About this task:
Please transcribe the lines below exactly, and leave every image behind.

*** Begin section ***

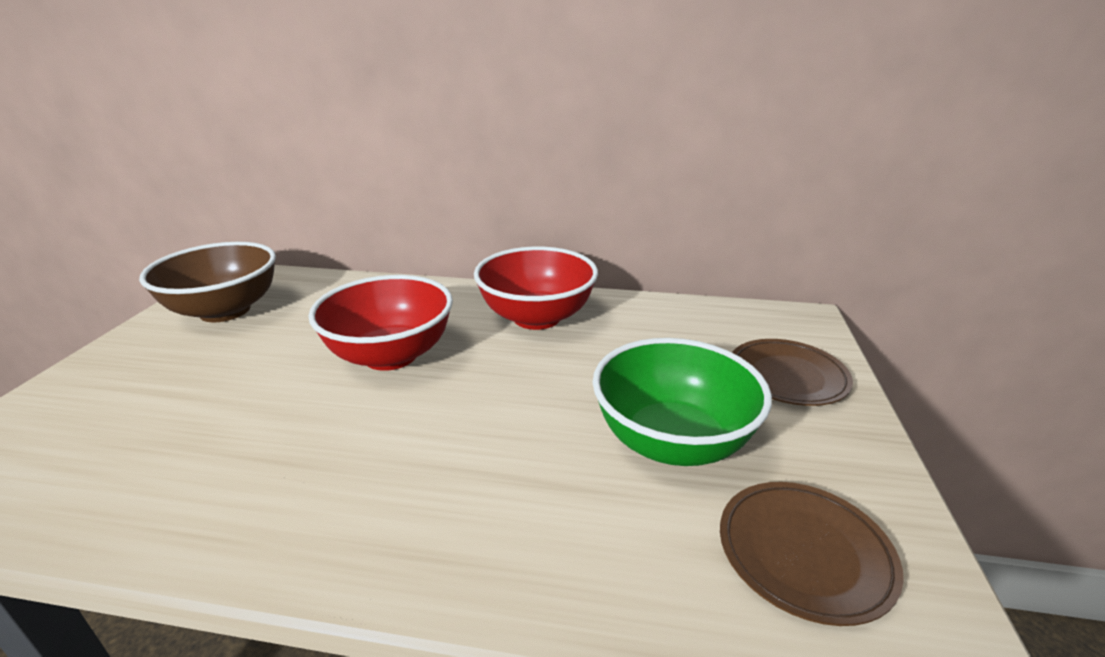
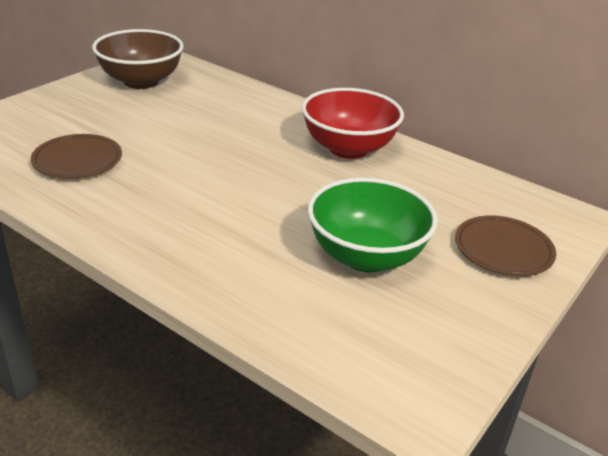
camera: 25 degrees right, 5 degrees up
red bowl [308,275,453,371] -> none
brown plate [720,482,904,626] -> brown plate moved to [31,134,122,178]

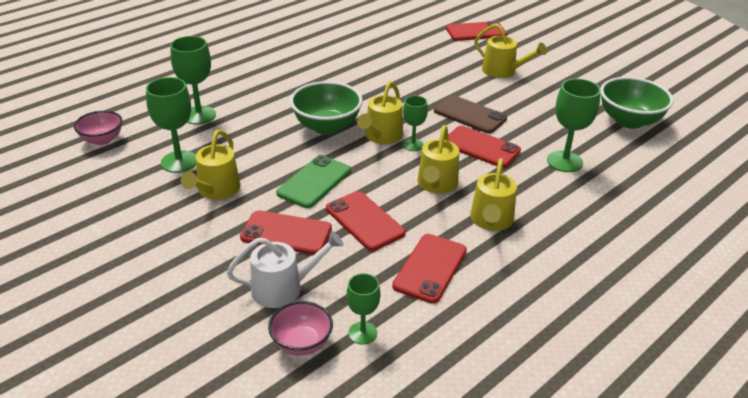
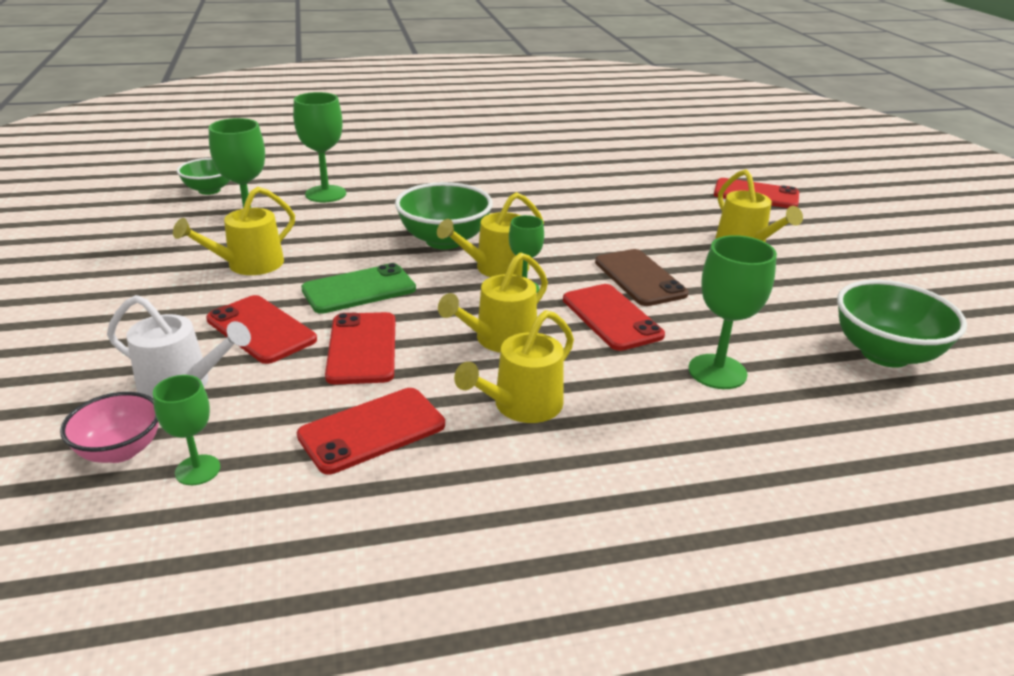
camera: 30 degrees right, 5 degrees down
pink bowl [74,110,122,145] -> green bowl [177,158,230,195]

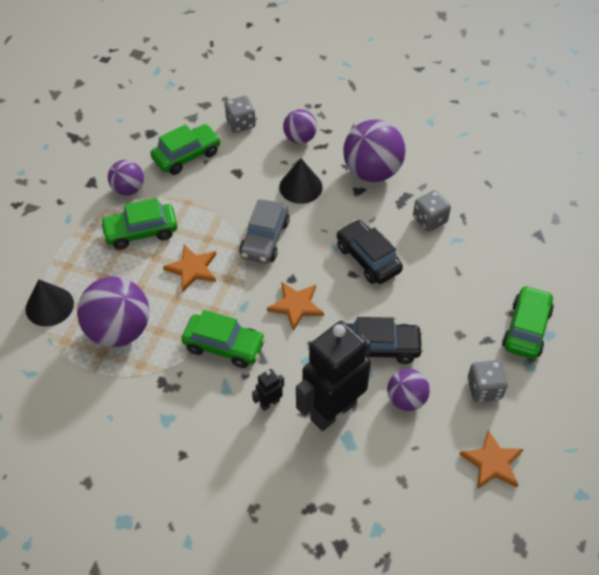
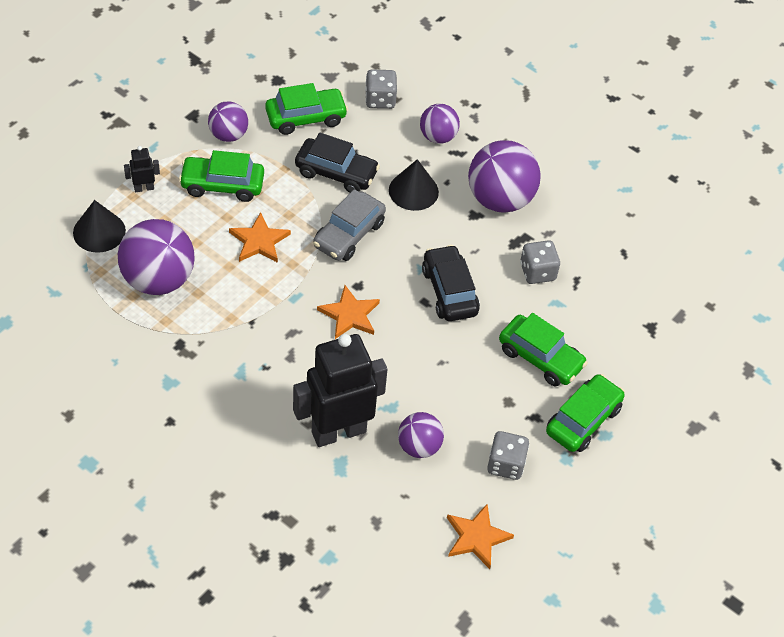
camera: 15 degrees right, 0 degrees up
green car [182,310,266,368] -> green car moved to [499,313,588,387]
black robot [252,369,284,411] -> black robot moved to [124,146,160,192]
black car [347,317,424,364] -> black car moved to [295,132,380,193]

*** End section ***

Answer to this problem:
camera: 25 degrees right, 5 degrees up
red bowl [308,275,453,371] -> none
brown plate [720,482,904,626] -> brown plate moved to [31,134,122,178]

camera: 30 degrees right, 5 degrees down
pink bowl [74,110,122,145] -> green bowl [177,158,230,195]

camera: 15 degrees right, 0 degrees up
green car [182,310,266,368] -> green car moved to [499,313,588,387]
black robot [252,369,284,411] -> black robot moved to [124,146,160,192]
black car [347,317,424,364] -> black car moved to [295,132,380,193]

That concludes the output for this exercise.